PROVIDED ENTRIES
"""
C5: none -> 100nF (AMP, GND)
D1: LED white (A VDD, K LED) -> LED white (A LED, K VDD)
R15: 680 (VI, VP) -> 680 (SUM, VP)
"""
"""
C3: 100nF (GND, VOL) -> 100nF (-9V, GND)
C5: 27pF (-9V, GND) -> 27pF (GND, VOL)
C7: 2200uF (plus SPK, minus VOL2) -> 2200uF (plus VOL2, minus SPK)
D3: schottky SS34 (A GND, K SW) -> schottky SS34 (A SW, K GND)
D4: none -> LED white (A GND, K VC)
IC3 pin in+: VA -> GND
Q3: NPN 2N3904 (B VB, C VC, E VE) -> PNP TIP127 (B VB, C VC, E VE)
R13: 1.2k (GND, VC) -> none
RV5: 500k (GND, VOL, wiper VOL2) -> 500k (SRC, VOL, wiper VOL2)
"""
DESCRIPTION OF THE TASK
Of all the entries above, repeat only the lines from the line that has "C5: none -> 100nF (AMP, GND)" to the line that has "R15: 680 (VI, VP) -> 680 (SUM, VP)", both lines included, exactly.

RESULT FOR THIS TASK
C5: none -> 100nF (AMP, GND)
D1: LED white (A VDD, K LED) -> LED white (A LED, K VDD)
R15: 680 (VI, VP) -> 680 (SUM, VP)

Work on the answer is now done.